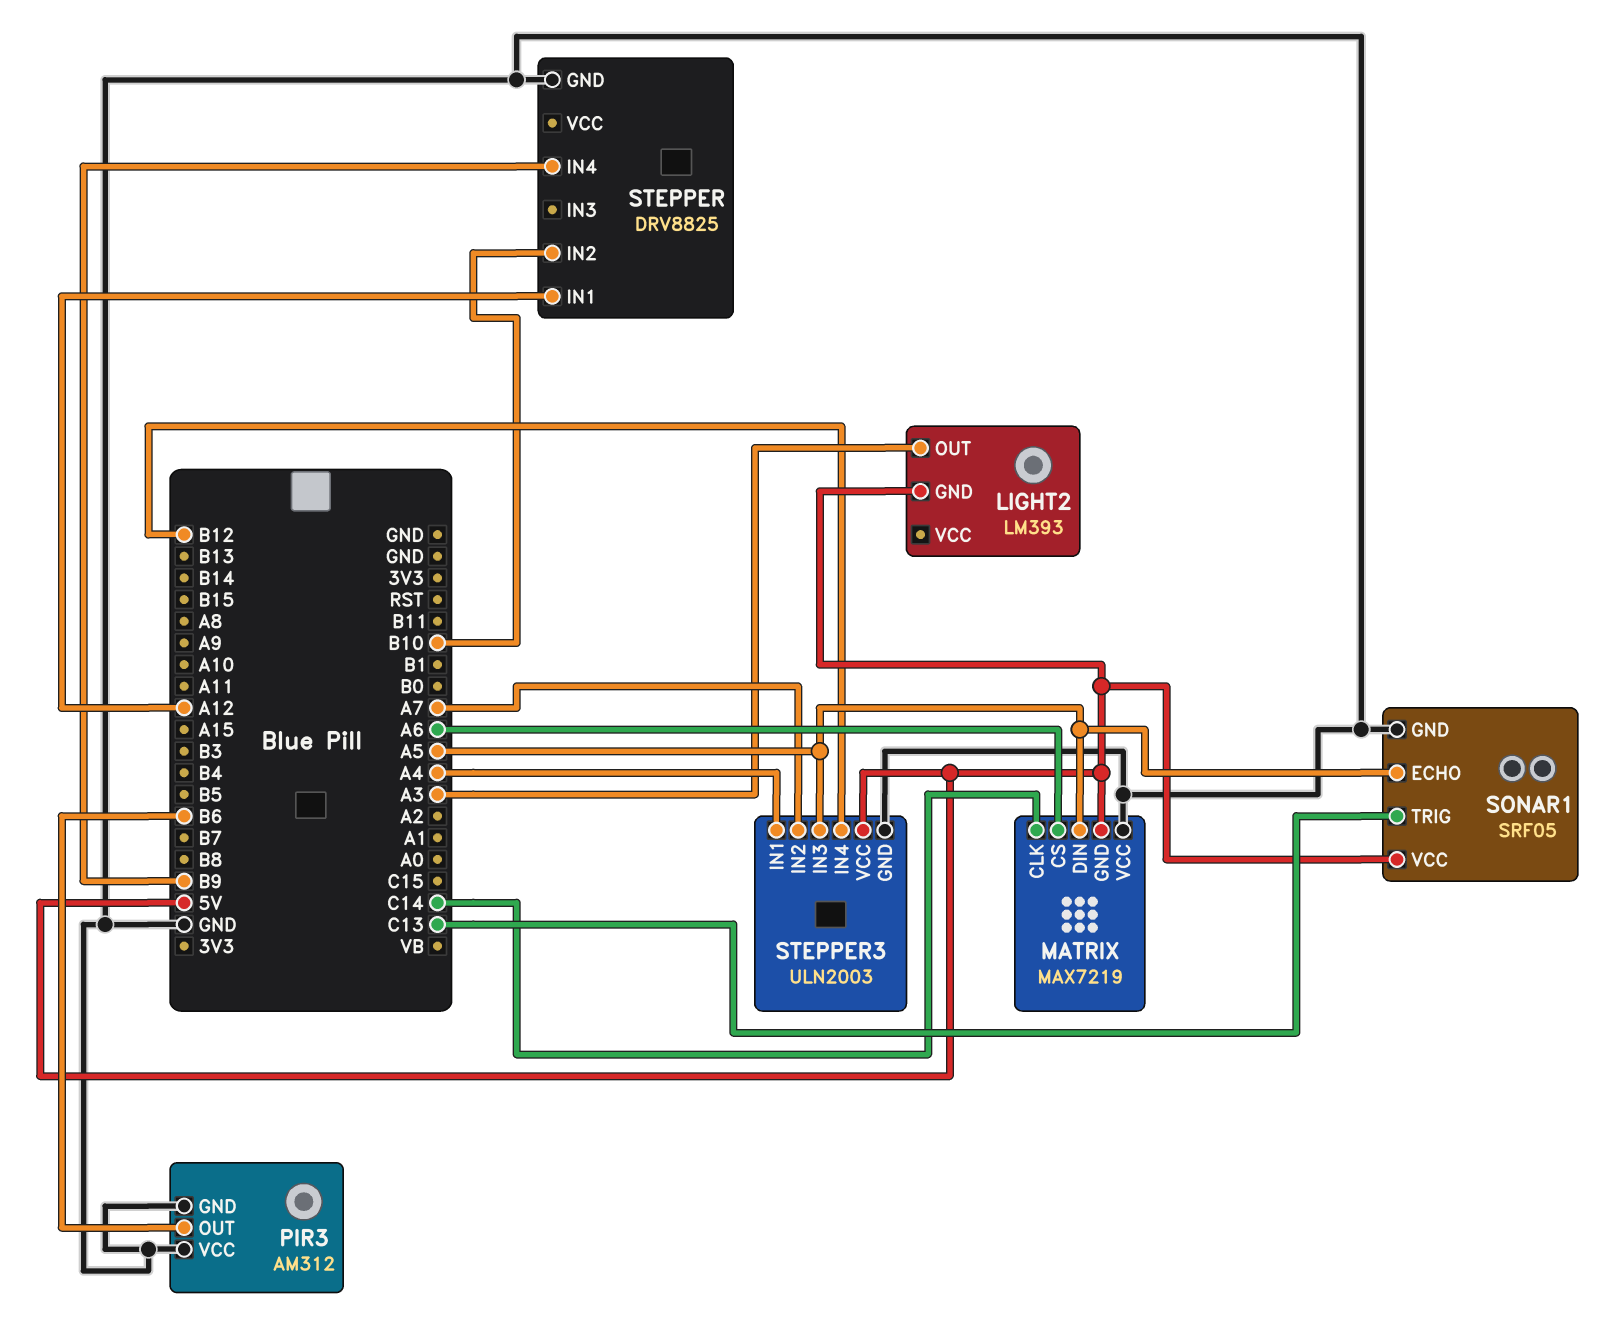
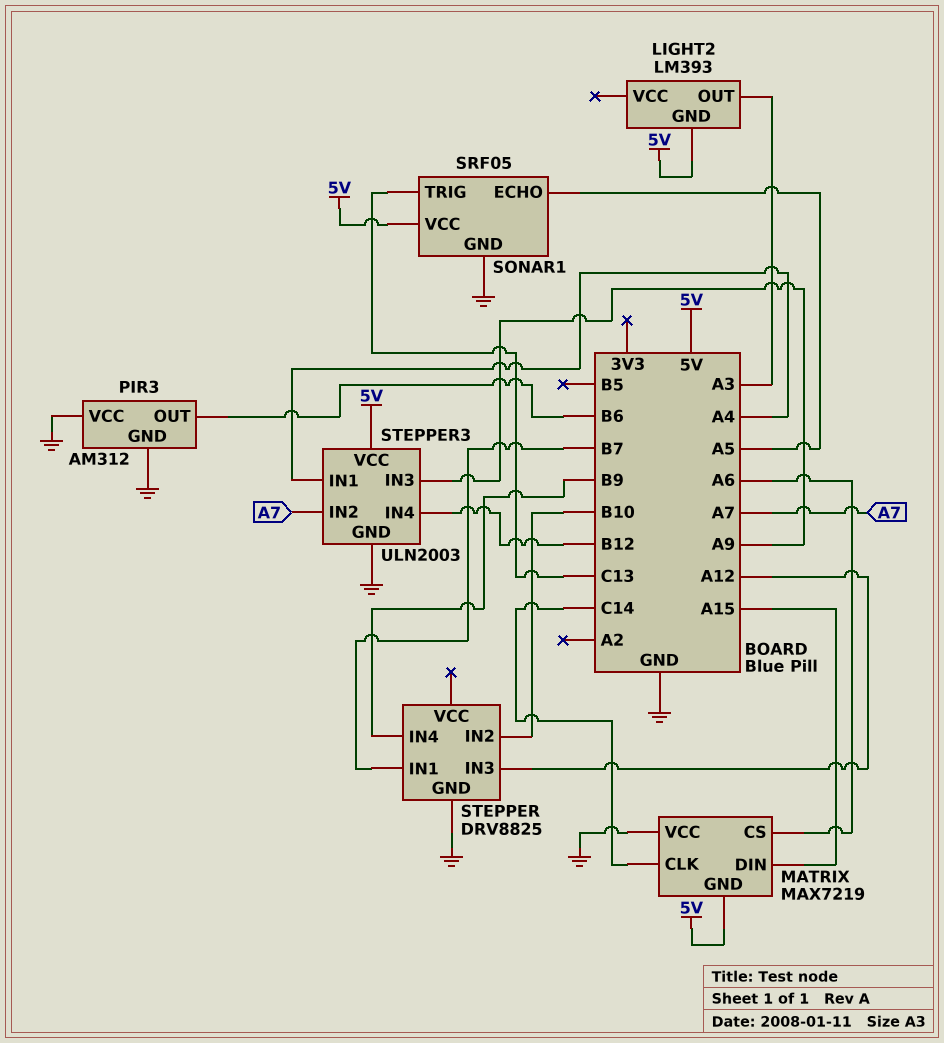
MATRIX pin DIN: A5 -> A15
STEPPER pin IN1: A12 -> B7
STEPPER pin IN3: none -> A12
STEPPER3 pin IN3: A5 -> A9

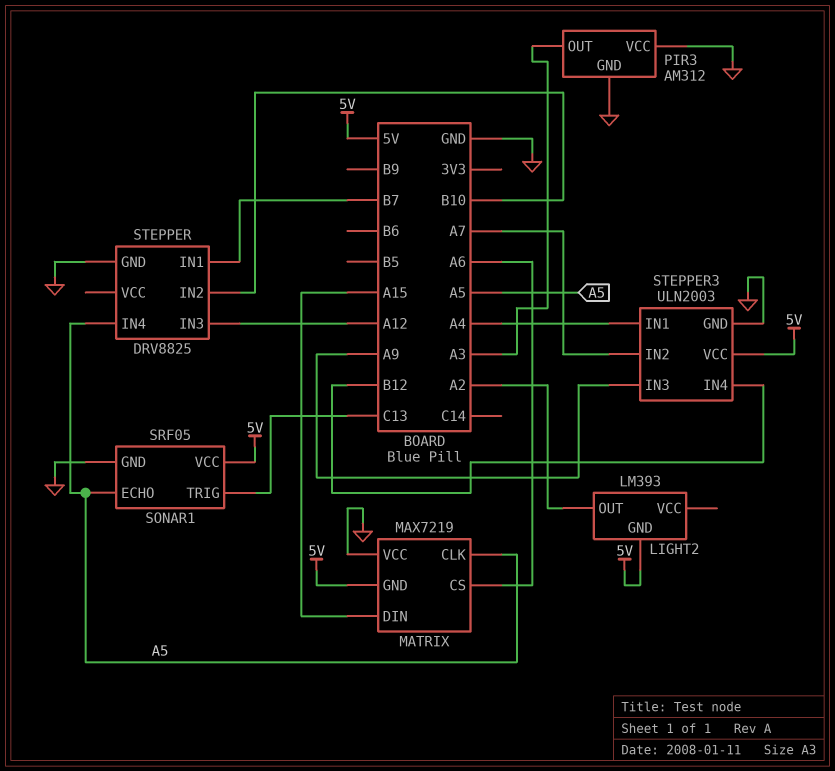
LIGHT2 pin OUT: A3 -> A2
MATRIX pin CLK: C14 -> A5
PIR3 pin OUT: B6 -> A3
STEPPER pin IN4: B9 -> A5

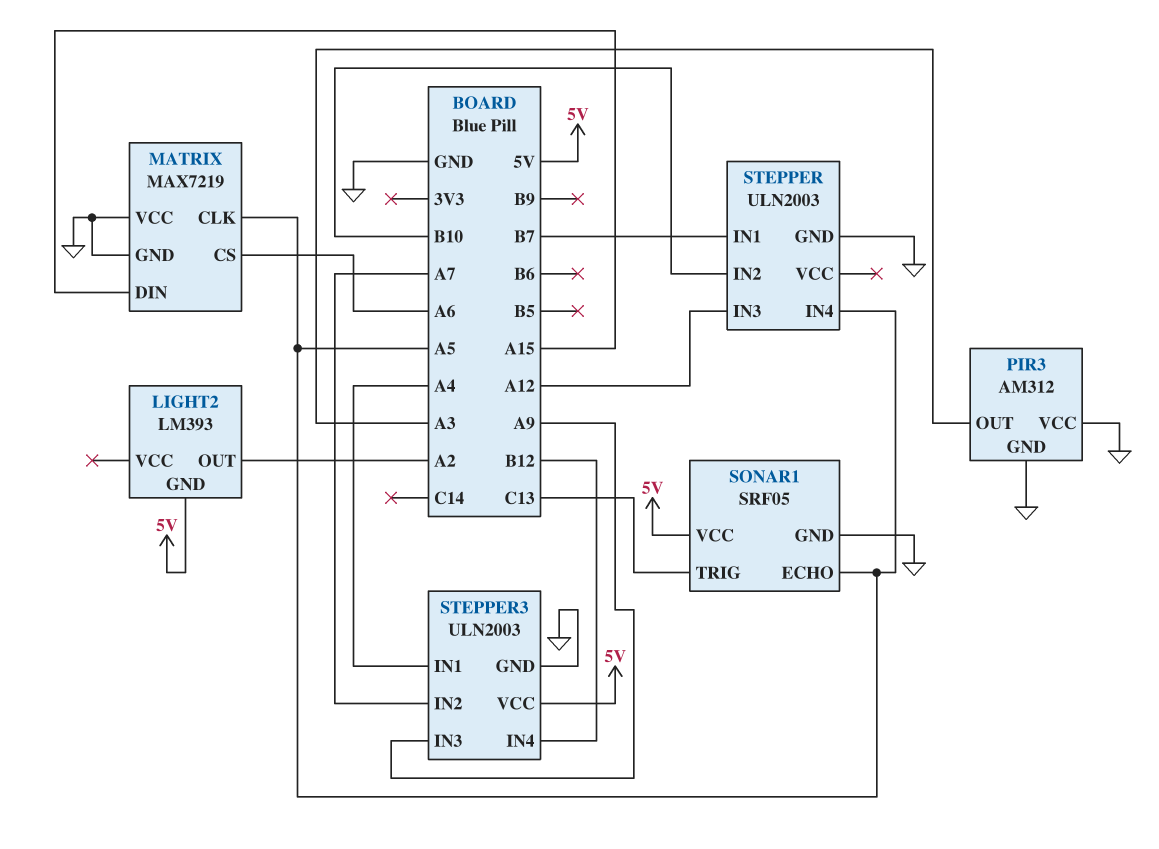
MATRIX pin GND: 5V -> GND
STEPPER: DRV8825 -> ULN2003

|---|

Repeat, with no pictures, every line from the top of the entries above through the line that has "MATRIX pin GND: 5V -> GND", keeping each one exact.

MATRIX pin DIN: A5 -> A15
STEPPER pin IN1: A12 -> B7
STEPPER pin IN3: none -> A12
STEPPER3 pin IN3: A5 -> A9

LIGHT2 pin OUT: A3 -> A2
MATRIX pin CLK: C14 -> A5
PIR3 pin OUT: B6 -> A3
STEPPER pin IN4: B9 -> A5

MATRIX pin GND: 5V -> GND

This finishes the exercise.